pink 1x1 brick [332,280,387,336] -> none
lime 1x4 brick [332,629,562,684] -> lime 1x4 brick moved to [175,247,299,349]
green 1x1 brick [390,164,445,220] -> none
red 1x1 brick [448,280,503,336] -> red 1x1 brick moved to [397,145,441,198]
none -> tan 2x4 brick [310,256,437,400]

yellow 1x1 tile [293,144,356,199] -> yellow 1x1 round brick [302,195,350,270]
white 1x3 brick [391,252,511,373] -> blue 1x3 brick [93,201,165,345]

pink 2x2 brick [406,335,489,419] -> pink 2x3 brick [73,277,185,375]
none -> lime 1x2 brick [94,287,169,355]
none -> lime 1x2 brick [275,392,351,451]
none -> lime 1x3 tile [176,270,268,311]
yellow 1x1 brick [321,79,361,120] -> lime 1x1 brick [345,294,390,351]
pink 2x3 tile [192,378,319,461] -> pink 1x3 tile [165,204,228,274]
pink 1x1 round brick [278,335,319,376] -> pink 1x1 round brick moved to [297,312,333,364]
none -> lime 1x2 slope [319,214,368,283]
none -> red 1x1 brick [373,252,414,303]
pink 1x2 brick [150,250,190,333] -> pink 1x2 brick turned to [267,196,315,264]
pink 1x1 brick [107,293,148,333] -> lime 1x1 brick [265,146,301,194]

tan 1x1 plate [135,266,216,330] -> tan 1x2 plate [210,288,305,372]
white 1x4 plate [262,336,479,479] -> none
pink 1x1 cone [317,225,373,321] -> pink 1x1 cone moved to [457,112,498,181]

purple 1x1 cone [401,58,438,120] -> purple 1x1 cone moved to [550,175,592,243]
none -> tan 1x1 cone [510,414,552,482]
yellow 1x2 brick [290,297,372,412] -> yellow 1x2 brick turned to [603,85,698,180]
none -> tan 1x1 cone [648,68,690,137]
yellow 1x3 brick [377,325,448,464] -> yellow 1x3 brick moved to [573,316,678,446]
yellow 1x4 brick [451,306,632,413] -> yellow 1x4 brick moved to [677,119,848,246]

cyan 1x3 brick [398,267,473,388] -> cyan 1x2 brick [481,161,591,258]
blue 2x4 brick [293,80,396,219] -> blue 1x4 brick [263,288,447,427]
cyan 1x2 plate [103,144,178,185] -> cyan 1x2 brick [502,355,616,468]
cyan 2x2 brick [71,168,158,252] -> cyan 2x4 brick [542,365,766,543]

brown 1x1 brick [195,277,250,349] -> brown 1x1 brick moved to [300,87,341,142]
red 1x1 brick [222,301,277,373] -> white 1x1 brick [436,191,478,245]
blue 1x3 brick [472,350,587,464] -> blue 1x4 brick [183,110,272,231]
□ □ □ □ □ □ □
What is being asked: Search the entries for the string "turned" and copy each line where it occurs.

Task answer:
pink 1x2 brick [150,250,190,333] -> pink 1x2 brick turned to [267,196,315,264]
yellow 1x2 brick [290,297,372,412] -> yellow 1x2 brick turned to [603,85,698,180]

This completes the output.